DATA IN THIS EXERCISE: Begin

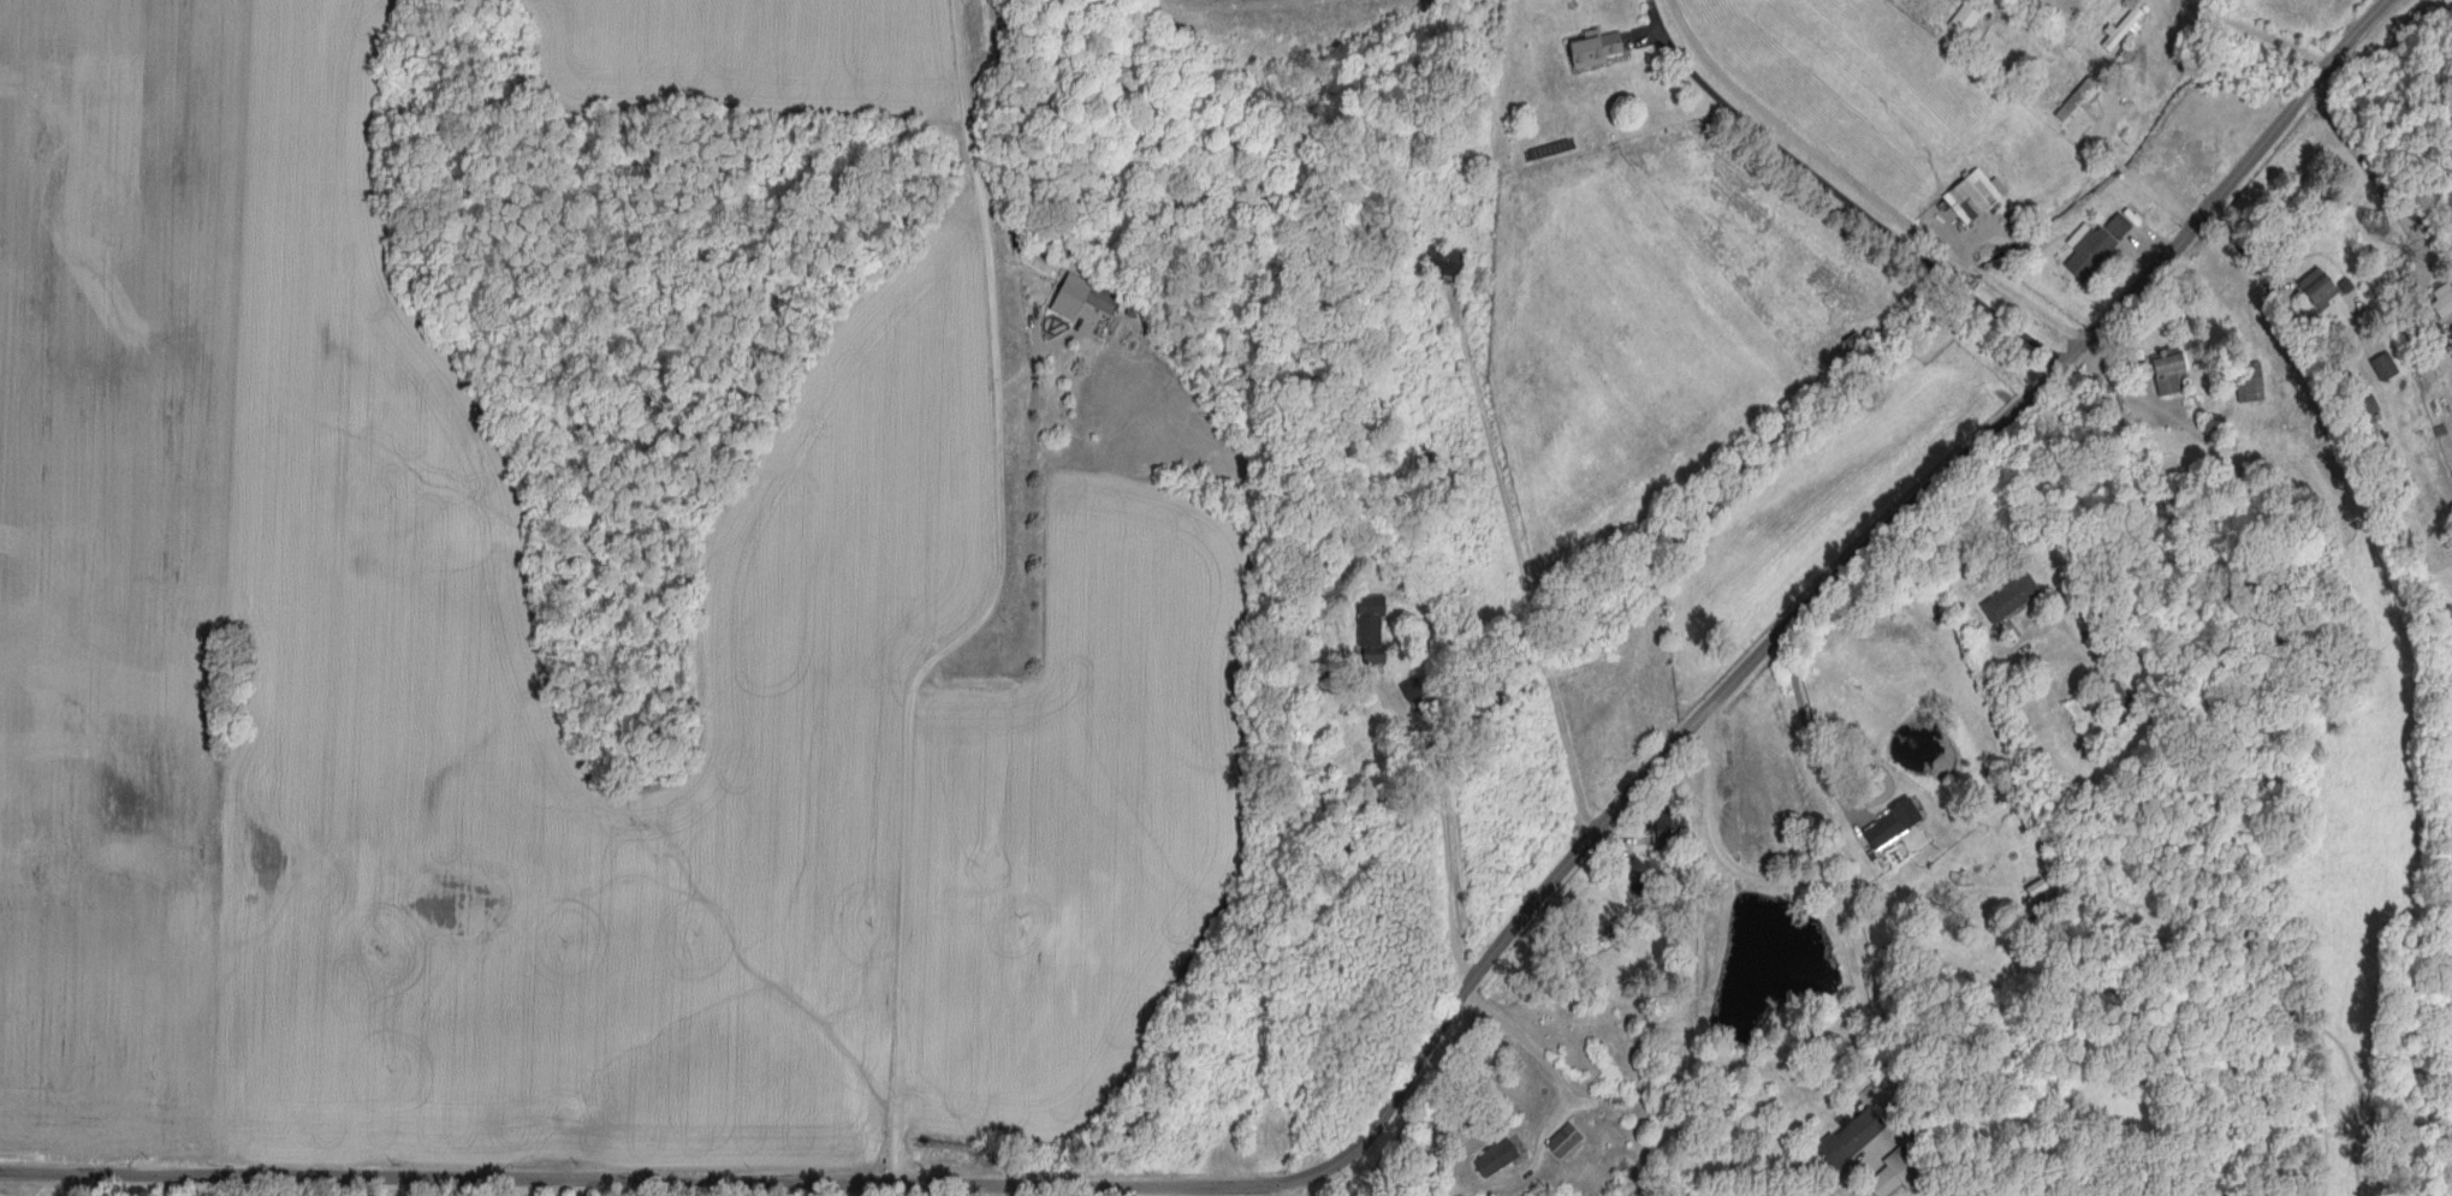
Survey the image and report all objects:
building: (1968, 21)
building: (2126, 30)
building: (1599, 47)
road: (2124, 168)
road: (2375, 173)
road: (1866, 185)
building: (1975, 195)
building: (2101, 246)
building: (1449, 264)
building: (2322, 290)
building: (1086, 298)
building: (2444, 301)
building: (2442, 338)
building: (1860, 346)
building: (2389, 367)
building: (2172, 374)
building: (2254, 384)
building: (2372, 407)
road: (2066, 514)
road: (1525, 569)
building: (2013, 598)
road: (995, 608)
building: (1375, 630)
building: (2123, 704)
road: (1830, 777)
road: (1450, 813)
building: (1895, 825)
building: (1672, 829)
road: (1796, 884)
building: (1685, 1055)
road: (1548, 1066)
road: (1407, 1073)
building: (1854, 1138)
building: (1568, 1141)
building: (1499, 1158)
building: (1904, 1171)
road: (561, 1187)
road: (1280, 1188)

DATA IN THIS EXERCISE: End

When you print the records above, keep them exact and leave out the pictures.

Survey the image and report all objects:
building: (1968, 21)
building: (2126, 30)
building: (1599, 47)
road: (2124, 168)
road: (2375, 173)
road: (1866, 185)
building: (1975, 195)
building: (2101, 246)
building: (1449, 264)
building: (2322, 290)
building: (1086, 298)
building: (2444, 301)
building: (2442, 338)
building: (1860, 346)
building: (2389, 367)
building: (2172, 374)
building: (2254, 384)
building: (2372, 407)
road: (2066, 514)
road: (1525, 569)
building: (2013, 598)
road: (995, 608)
building: (1375, 630)
building: (2123, 704)
road: (1830, 777)
road: (1450, 813)
building: (1895, 825)
building: (1672, 829)
road: (1796, 884)
building: (1685, 1055)
road: (1548, 1066)
road: (1407, 1073)
building: (1854, 1138)
building: (1568, 1141)
building: (1499, 1158)
building: (1904, 1171)
road: (561, 1187)
road: (1280, 1188)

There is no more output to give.